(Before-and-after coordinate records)

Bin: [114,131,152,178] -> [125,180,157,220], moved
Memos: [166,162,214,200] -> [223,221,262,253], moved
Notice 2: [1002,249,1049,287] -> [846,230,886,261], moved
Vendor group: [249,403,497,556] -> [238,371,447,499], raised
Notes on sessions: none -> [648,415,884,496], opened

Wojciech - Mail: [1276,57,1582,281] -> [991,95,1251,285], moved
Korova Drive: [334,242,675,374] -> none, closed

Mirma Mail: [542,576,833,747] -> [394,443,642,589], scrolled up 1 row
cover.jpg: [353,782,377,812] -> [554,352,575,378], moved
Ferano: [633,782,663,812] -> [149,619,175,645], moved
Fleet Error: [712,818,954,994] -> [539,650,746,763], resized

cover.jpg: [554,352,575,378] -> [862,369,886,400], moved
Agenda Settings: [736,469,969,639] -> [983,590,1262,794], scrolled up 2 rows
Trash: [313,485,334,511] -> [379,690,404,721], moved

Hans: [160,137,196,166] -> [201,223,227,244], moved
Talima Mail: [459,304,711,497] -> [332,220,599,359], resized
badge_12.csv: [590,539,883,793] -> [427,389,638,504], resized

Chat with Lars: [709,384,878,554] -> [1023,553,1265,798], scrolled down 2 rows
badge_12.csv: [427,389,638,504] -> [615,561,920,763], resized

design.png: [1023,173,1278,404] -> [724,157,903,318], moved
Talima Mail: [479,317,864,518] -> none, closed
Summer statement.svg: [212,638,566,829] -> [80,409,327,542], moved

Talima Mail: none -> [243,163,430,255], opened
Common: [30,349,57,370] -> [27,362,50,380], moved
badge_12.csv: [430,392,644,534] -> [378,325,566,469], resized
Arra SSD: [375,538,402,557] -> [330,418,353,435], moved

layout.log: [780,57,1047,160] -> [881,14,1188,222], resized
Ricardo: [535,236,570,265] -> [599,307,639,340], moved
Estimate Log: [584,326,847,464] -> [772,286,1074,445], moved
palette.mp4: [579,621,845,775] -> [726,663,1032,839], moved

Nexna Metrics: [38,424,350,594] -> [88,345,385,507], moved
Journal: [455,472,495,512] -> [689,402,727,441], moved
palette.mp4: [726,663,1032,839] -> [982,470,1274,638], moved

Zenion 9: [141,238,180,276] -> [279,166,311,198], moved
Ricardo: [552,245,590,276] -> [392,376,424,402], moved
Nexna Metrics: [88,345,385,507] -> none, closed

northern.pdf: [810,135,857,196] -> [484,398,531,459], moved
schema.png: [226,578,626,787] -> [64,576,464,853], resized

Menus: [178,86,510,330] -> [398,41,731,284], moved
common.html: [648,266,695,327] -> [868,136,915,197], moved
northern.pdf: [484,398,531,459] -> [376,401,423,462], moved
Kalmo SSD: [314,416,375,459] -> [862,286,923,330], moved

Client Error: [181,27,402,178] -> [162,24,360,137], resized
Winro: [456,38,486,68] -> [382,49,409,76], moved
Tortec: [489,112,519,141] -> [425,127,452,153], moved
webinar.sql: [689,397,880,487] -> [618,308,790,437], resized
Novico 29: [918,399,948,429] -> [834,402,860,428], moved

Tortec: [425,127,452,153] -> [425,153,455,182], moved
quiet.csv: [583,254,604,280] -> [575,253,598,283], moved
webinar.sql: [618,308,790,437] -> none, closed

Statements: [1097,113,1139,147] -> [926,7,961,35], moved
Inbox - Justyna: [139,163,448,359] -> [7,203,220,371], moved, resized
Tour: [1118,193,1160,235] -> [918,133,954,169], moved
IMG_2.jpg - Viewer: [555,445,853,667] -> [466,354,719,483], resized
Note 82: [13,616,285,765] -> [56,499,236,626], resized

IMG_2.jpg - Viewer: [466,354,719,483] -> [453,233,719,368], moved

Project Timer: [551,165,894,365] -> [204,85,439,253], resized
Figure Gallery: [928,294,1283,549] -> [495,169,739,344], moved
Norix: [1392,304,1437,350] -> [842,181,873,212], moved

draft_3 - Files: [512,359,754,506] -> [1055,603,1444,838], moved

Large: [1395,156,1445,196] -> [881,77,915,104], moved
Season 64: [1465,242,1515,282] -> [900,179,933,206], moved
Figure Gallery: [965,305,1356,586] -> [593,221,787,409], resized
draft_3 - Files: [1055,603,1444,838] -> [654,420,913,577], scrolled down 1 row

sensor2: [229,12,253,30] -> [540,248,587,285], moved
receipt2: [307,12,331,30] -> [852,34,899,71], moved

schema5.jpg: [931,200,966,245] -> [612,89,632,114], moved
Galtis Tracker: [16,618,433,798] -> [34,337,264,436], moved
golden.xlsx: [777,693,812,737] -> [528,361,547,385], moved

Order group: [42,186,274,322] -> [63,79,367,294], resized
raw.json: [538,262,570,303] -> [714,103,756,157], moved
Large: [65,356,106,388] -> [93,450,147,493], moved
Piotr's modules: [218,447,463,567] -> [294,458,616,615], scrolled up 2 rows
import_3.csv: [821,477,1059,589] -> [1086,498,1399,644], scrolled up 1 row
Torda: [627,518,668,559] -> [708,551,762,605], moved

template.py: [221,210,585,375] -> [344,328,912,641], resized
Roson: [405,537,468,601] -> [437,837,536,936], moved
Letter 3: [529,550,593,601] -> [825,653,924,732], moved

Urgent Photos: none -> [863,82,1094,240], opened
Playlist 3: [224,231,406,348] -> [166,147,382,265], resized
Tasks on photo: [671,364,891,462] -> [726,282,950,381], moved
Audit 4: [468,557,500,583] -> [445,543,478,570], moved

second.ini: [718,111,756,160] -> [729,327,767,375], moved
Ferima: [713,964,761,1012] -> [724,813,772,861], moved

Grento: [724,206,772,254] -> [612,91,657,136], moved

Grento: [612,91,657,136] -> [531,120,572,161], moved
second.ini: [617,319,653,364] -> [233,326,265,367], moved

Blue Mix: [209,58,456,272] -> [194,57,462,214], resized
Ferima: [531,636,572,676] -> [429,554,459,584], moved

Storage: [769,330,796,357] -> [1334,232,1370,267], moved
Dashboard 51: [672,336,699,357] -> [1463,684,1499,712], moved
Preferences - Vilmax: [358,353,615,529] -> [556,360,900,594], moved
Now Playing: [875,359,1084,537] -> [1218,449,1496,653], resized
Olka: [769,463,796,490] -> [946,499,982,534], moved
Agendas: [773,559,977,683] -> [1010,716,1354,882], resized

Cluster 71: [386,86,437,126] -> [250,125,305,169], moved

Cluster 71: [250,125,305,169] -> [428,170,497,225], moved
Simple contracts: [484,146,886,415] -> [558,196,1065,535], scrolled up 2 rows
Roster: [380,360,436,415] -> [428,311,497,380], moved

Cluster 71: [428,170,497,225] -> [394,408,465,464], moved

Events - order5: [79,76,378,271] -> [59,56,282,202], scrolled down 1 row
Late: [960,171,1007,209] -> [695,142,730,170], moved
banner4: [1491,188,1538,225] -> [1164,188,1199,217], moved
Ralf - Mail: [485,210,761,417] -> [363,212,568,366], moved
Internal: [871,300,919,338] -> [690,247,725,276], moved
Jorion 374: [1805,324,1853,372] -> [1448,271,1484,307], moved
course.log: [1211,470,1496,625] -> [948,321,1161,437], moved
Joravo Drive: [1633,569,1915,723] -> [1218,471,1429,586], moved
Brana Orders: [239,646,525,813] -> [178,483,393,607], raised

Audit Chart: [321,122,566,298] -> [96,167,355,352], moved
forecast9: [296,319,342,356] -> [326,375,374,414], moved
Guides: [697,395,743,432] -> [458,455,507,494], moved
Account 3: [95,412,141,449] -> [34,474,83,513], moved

**Task directions:** Once the line with "Fleet Error: [712,818,954,994]" is found in the records above, print exactly that line and every line after it through the line with "Ricardo: [535,236,570,265] ->".

**Answer box:**
Fleet Error: [712,818,954,994] -> [539,650,746,763], resized

cover.jpg: [554,352,575,378] -> [862,369,886,400], moved
Agenda Settings: [736,469,969,639] -> [983,590,1262,794], scrolled up 2 rows
Trash: [313,485,334,511] -> [379,690,404,721], moved

Hans: [160,137,196,166] -> [201,223,227,244], moved
Talima Mail: [459,304,711,497] -> [332,220,599,359], resized
badge_12.csv: [590,539,883,793] -> [427,389,638,504], resized

Chat with Lars: [709,384,878,554] -> [1023,553,1265,798], scrolled down 2 rows
badge_12.csv: [427,389,638,504] -> [615,561,920,763], resized

design.png: [1023,173,1278,404] -> [724,157,903,318], moved
Talima Mail: [479,317,864,518] -> none, closed
Summer statement.svg: [212,638,566,829] -> [80,409,327,542], moved

Talima Mail: none -> [243,163,430,255], opened
Common: [30,349,57,370] -> [27,362,50,380], moved
badge_12.csv: [430,392,644,534] -> [378,325,566,469], resized
Arra SSD: [375,538,402,557] -> [330,418,353,435], moved

layout.log: [780,57,1047,160] -> [881,14,1188,222], resized
Ricardo: [535,236,570,265] -> [599,307,639,340], moved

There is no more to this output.